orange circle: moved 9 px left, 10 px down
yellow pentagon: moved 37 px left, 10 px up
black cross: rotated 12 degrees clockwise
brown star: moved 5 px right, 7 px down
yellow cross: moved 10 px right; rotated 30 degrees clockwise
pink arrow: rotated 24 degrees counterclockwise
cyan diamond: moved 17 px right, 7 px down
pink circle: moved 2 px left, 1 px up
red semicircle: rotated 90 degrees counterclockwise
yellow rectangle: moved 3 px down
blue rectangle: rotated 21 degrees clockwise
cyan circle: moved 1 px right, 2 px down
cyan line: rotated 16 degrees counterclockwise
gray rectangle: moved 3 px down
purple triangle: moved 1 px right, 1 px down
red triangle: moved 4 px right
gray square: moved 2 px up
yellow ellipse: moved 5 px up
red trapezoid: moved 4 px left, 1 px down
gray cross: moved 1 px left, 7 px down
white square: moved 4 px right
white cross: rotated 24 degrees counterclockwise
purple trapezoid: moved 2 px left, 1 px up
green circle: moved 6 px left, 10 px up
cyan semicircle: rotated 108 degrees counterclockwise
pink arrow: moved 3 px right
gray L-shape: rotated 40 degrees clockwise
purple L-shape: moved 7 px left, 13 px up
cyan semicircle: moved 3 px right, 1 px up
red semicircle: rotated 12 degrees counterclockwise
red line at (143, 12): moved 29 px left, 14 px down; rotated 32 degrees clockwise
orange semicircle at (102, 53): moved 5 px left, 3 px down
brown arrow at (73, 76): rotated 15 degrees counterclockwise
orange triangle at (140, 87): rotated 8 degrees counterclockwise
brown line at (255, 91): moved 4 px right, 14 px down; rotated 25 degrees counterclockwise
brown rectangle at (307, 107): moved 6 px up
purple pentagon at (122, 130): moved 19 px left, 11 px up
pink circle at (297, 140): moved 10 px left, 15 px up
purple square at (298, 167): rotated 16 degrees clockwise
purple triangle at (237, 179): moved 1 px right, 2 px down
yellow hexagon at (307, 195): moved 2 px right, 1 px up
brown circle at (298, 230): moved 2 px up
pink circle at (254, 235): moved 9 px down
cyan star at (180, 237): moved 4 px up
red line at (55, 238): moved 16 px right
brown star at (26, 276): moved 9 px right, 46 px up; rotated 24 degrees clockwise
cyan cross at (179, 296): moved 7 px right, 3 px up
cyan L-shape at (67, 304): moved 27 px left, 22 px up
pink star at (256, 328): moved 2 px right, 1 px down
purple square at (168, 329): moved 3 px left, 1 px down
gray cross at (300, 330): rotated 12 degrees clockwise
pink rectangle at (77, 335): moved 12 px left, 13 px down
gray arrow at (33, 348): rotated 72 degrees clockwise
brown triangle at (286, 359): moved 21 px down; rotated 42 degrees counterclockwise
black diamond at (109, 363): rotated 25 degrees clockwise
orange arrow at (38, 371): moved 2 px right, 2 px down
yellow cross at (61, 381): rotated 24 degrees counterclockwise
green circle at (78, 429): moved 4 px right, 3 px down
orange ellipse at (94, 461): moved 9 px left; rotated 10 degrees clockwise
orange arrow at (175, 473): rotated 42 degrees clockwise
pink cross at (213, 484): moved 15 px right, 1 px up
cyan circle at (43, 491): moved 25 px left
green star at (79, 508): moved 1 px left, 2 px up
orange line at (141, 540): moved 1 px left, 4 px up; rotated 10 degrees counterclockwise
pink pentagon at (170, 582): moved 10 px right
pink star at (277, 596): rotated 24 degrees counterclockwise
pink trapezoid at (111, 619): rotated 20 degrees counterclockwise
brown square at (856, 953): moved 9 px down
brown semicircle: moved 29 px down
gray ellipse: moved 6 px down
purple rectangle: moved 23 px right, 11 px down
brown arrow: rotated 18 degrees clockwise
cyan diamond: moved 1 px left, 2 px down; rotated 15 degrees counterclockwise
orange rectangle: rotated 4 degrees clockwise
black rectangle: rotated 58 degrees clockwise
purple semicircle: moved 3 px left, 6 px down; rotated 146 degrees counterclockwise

· · · · ·

▶ [Problem to solve] Each line from the one containing "gray ellipse: moved 6 px down" through the final line of the listing above should be returned exactly; return nothing else.

▶ [Worked solution]
gray ellipse: moved 6 px down
purple rectangle: moved 23 px right, 11 px down
brown arrow: rotated 18 degrees clockwise
cyan diamond: moved 1 px left, 2 px down; rotated 15 degrees counterclockwise
orange rectangle: rotated 4 degrees clockwise
black rectangle: rotated 58 degrees clockwise
purple semicircle: moved 3 px left, 6 px down; rotated 146 degrees counterclockwise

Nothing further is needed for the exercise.